• **Required work**
Every line from the one containing "GAS pin AO: RX -> A1" to the end of the records below must be copied exactly, and no pictures may be included.

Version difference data
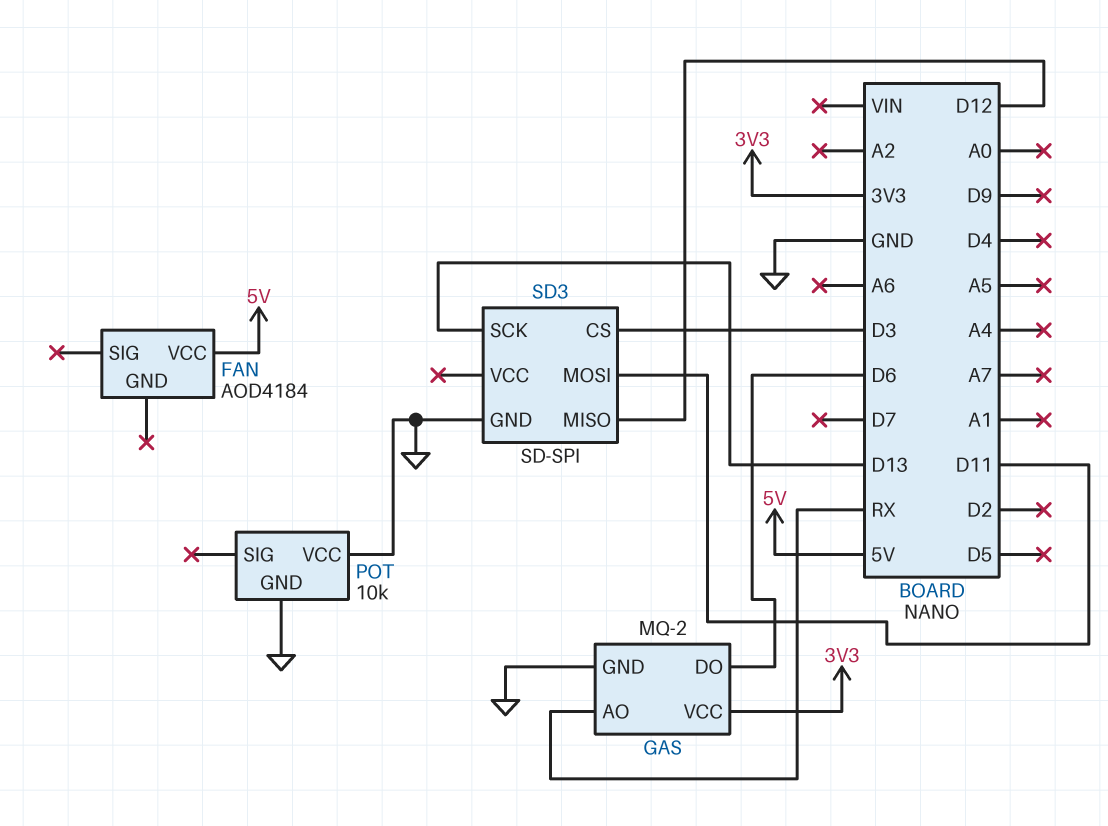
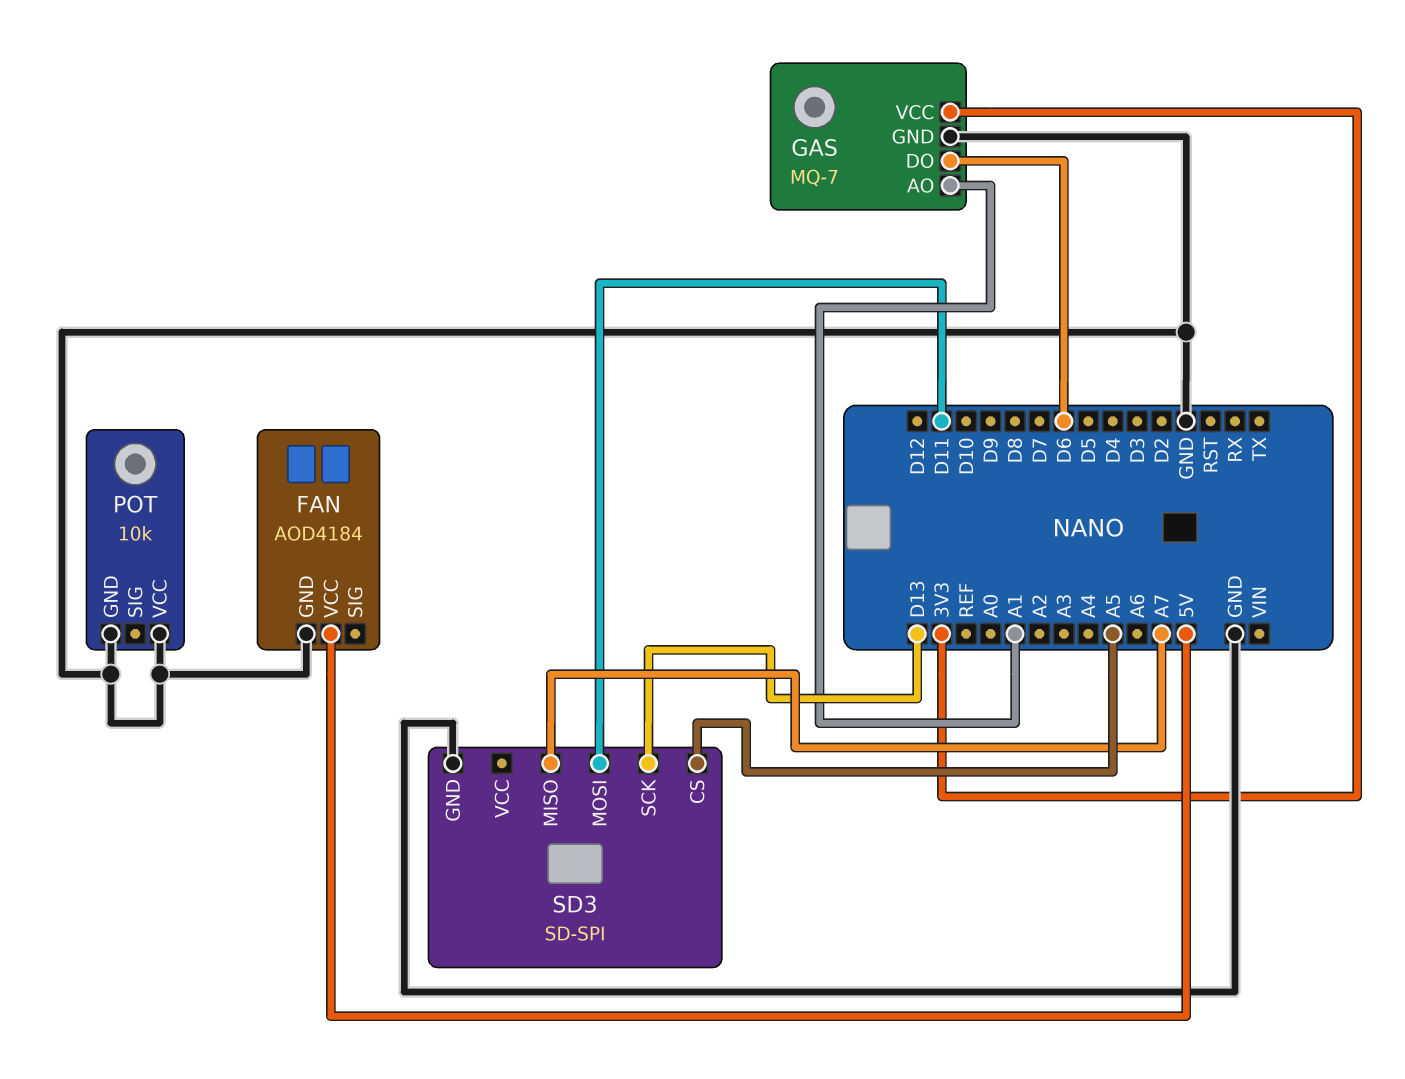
FAN pin GND: none -> GND
GAS: MQ-2 -> MQ-7
GAS pin AO: RX -> A1
SD3 pin CS: D3 -> A5
SD3 pin MISO: D12 -> A7

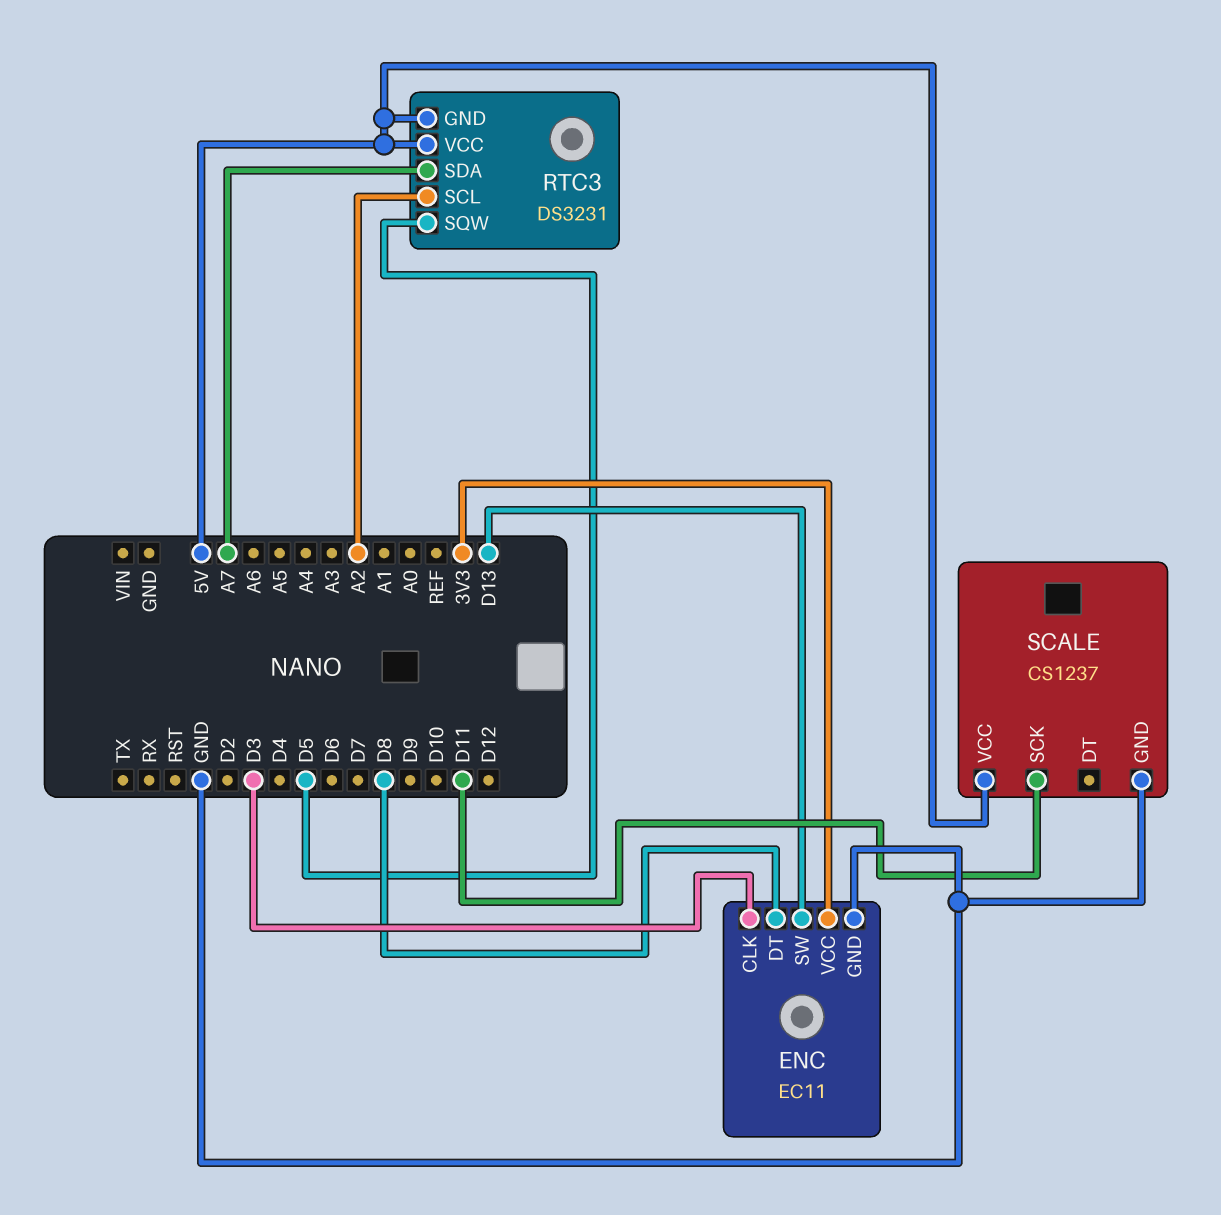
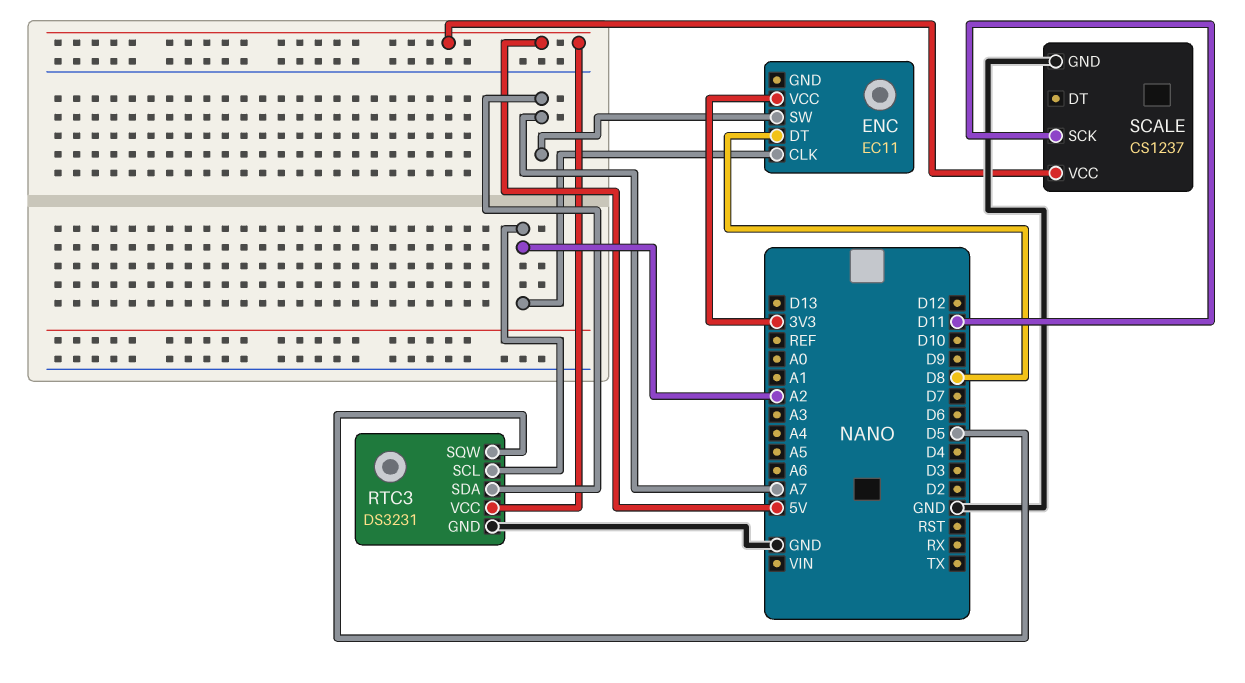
ENC pin CLK: D3 -> A2
ENC pin GND: GND -> none
ENC pin SW: D13 -> A7
RTC3 pin GND: 5V -> GND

• **Worked solution**
GAS pin AO: RX -> A1
SD3 pin CS: D3 -> A5
SD3 pin MISO: D12 -> A7

ENC pin CLK: D3 -> A2
ENC pin GND: GND -> none
ENC pin SW: D13 -> A7
RTC3 pin GND: 5V -> GND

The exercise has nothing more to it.